§ What this task involves: Only one part of the listing is needed: the lines from the one with "(240, 129) = (93, 206): green" through the last line, copied exactly and free of pictures.

§ Task input:
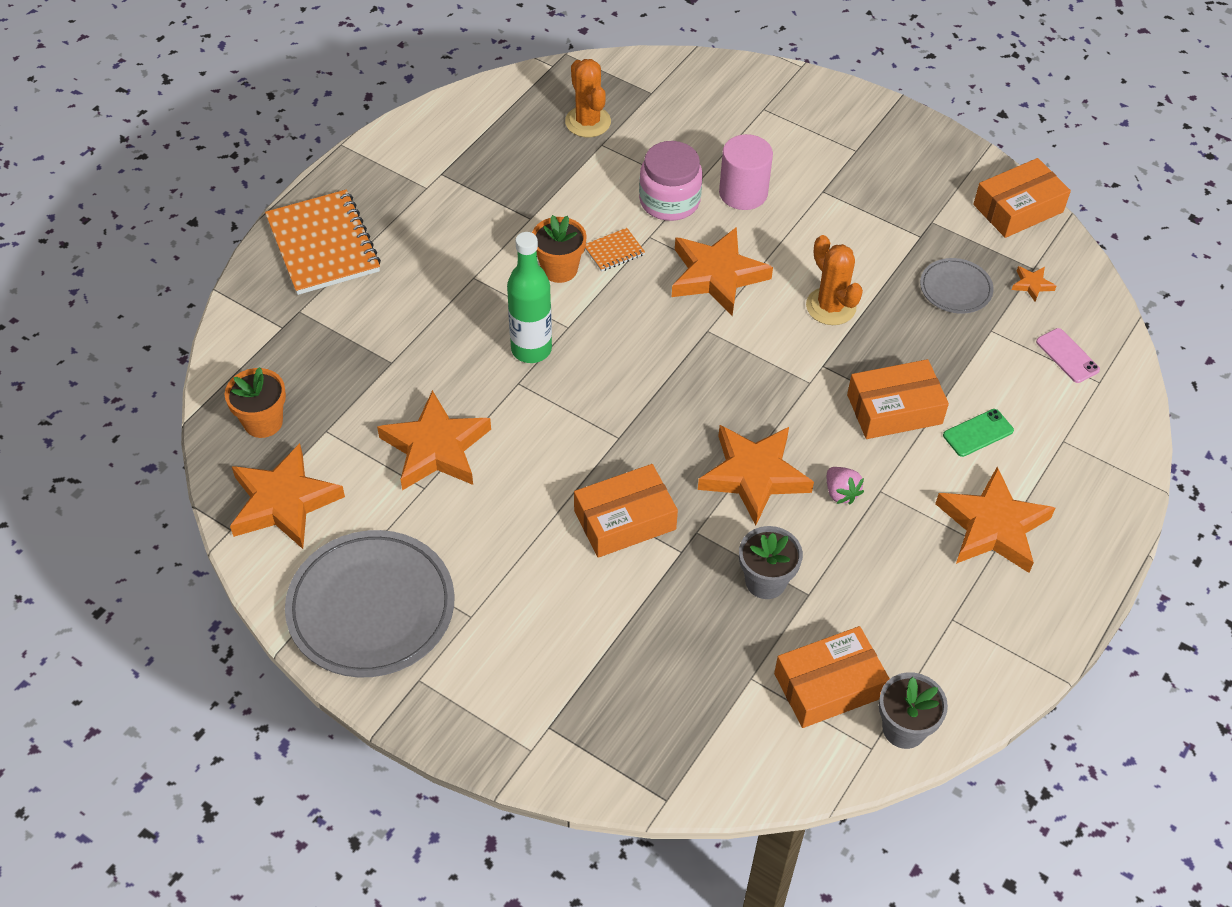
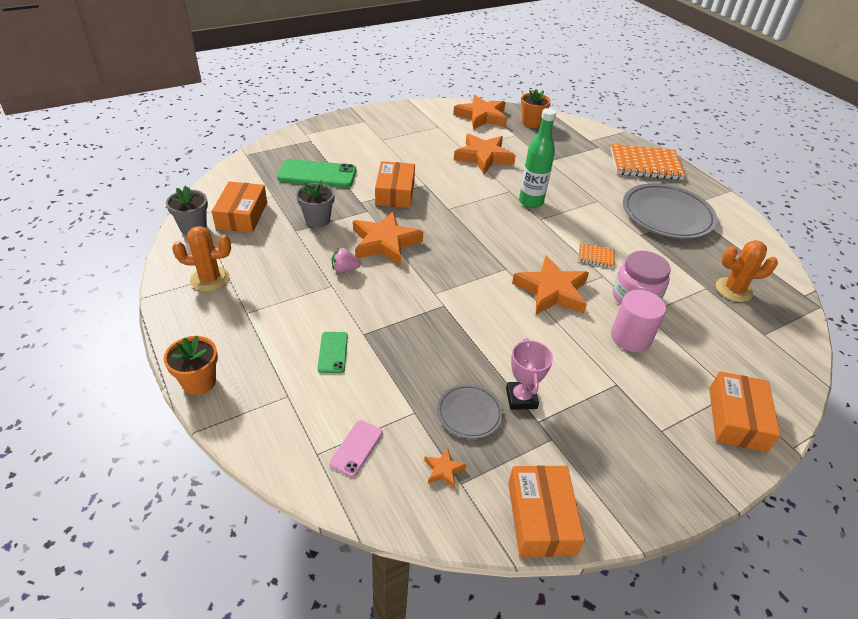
camera: 115 degrees right, 10 degrees down
(371, 608) = (409, 120): grey plate -> grey plate (667, 215)
(559, 269) = (590, 231): orange flower pot -> orange flower pot (199, 382)
(614, 251) = (596, 256): orange notebook -> orange notebook turned 75 degrees counterclockwise
(649, 651) = (317, 174): none -> green phone
(830, 306) = (493, 332): orange cactus -> orange cactus (210, 279)
(894, 409) = (384, 321): orange box -> orange box (737, 419)
(903, 256) = (521, 398): none -> pink trophy
(992, 527) = (262, 320): orange star -> none
(1067, 356) = (356, 448): pink phone -> pink phone turned 60 degrees counterclockwise

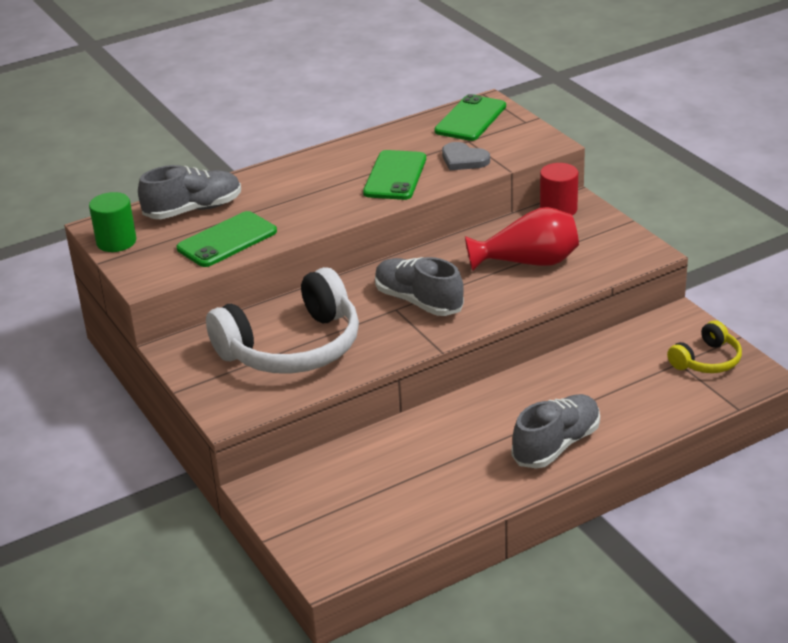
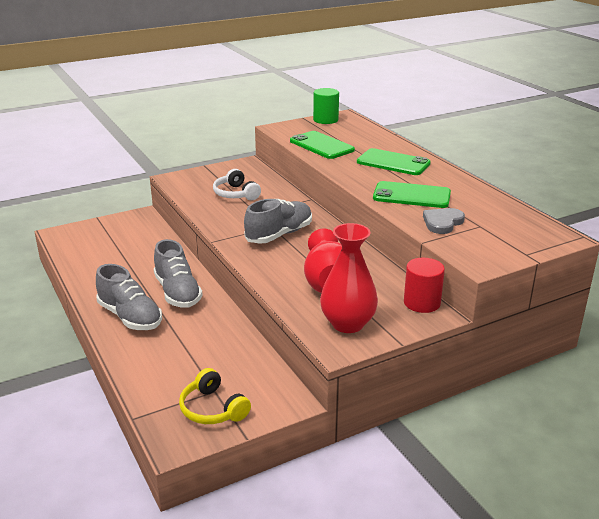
camera: 90 degrees right, 5 degrees down
(193, 210) = (363, 136): grey shoe -> grey shoe (177, 292)
(292, 347) = (236, 194): white headphones -> white headphones, size x0.49
(470, 119) = (525, 228): green phone -> green phone (393, 163)
(607, 248) = (348, 324): none -> red vase

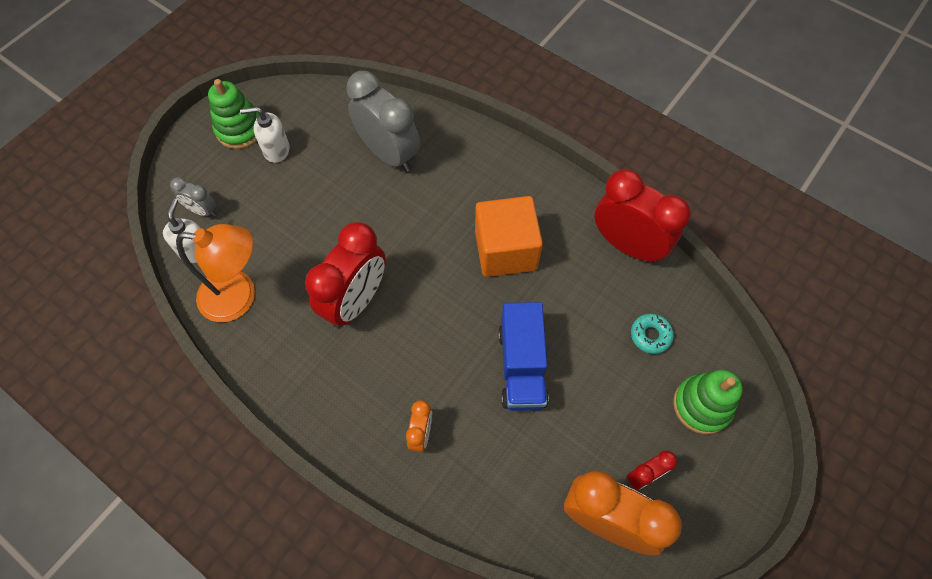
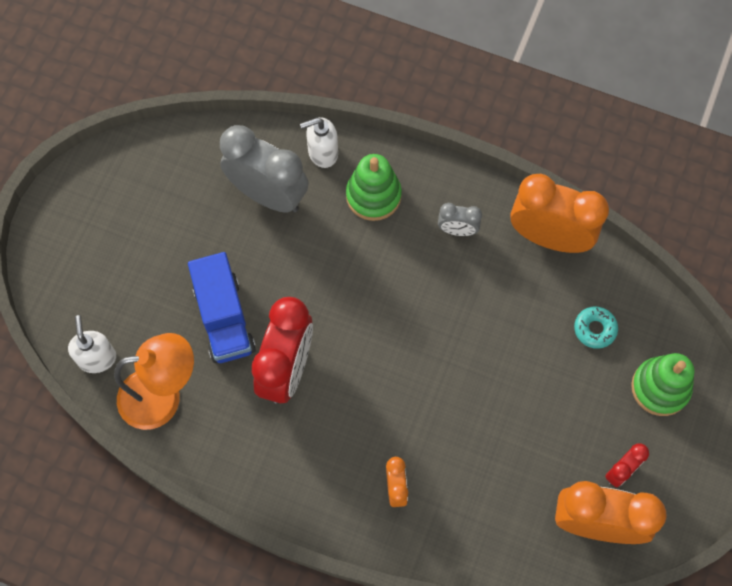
camera: 15 degrees left, 5 degrees up
(202, 211) = (87, 311): grey clock -> grey clock (457, 230)
(240, 129) = (93, 206): green stacking toy -> green stacking toy (373, 196)
(276, 150) = (142, 221): white soap dispenser -> white soap dispenser (322, 153)
(505, 250) = (425, 275): orange cube -> none
(521, 366) = (475, 394): blue truck -> blue truck (224, 318)
(627, 245) = (549, 237): red clock -> orange clock

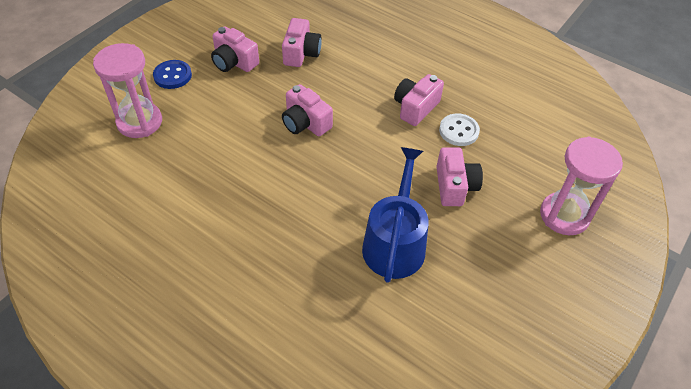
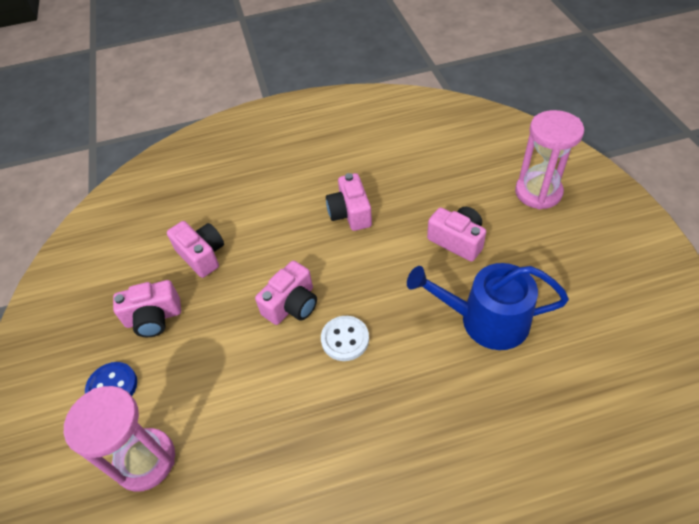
camera: 45 degrees left, 0 degrees up
(305, 123) = (292, 305): pink camera -> pink camera turned 45 degrees counterclockwise
(395, 242) = (485, 320): blue watering can -> blue watering can turned 45 degrees counterclockwise
(458, 131) = (401, 201): white button -> white button (345, 339)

§ Exercise output:
(240, 129) = (93, 206): green stacking toy -> green stacking toy (373, 196)
(276, 150) = (142, 221): white soap dispenser -> white soap dispenser (322, 153)
(505, 250) = (425, 275): orange cube -> none
(521, 366) = (475, 394): blue truck -> blue truck (224, 318)
(627, 245) = (549, 237): red clock -> orange clock

camera: 45 degrees left, 0 degrees up
(305, 123) = (292, 305): pink camera -> pink camera turned 45 degrees counterclockwise
(395, 242) = (485, 320): blue watering can -> blue watering can turned 45 degrees counterclockwise
(458, 131) = (401, 201): white button -> white button (345, 339)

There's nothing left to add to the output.